ACTIVITY: As an exercise, transcribe the data below in full and exactly, omitting pictures.

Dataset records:
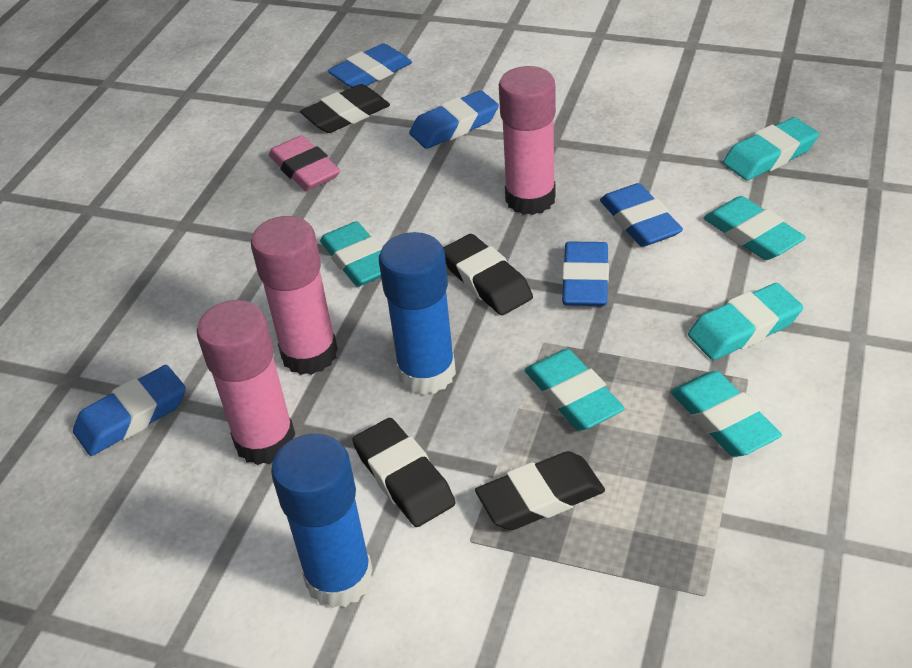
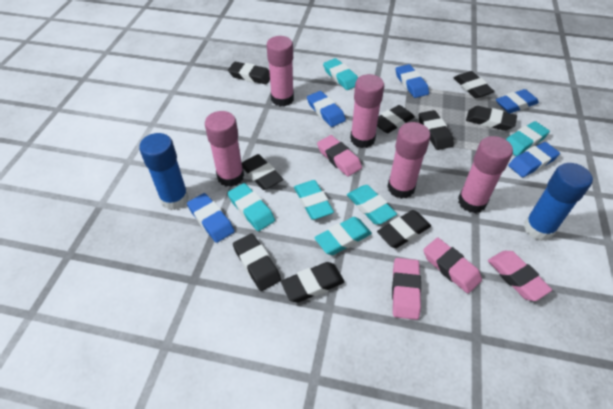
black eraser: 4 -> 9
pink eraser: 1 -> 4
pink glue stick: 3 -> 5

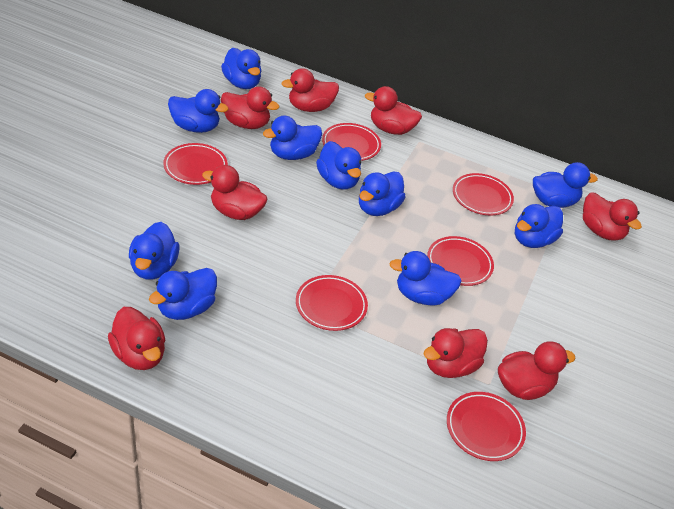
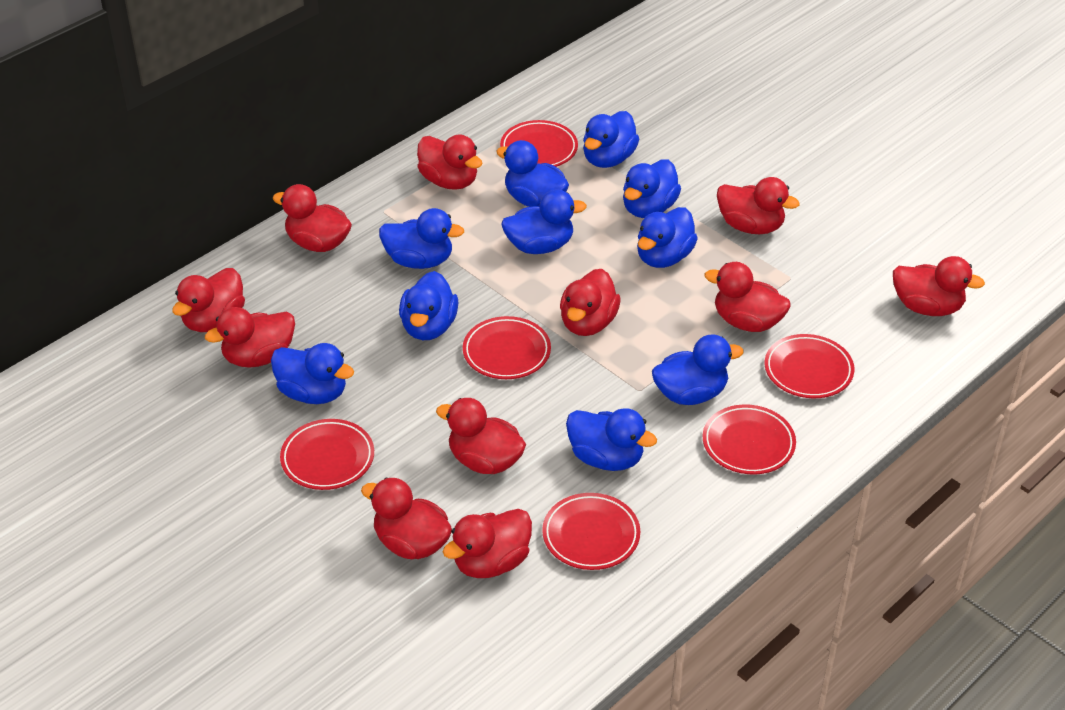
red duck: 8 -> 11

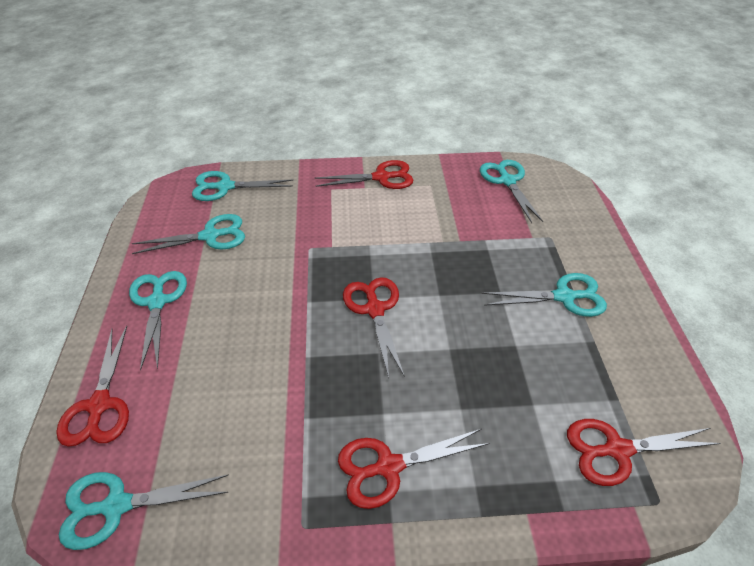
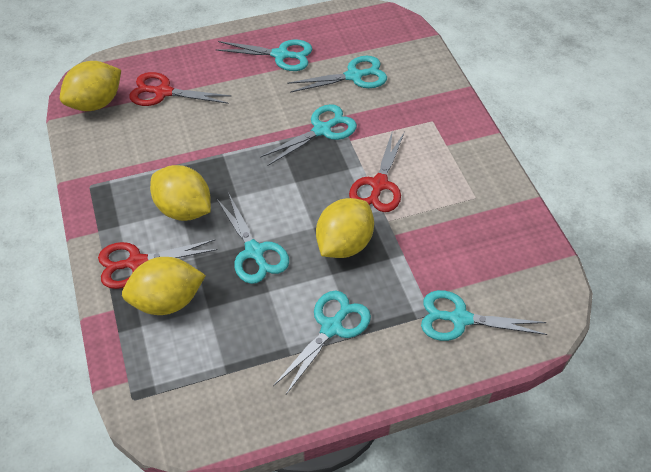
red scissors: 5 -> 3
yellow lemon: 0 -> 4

REPLY:
black eraser: 4 -> 9
pink eraser: 1 -> 4
pink glue stick: 3 -> 5

red duck: 8 -> 11

red scissors: 5 -> 3
yellow lemon: 0 -> 4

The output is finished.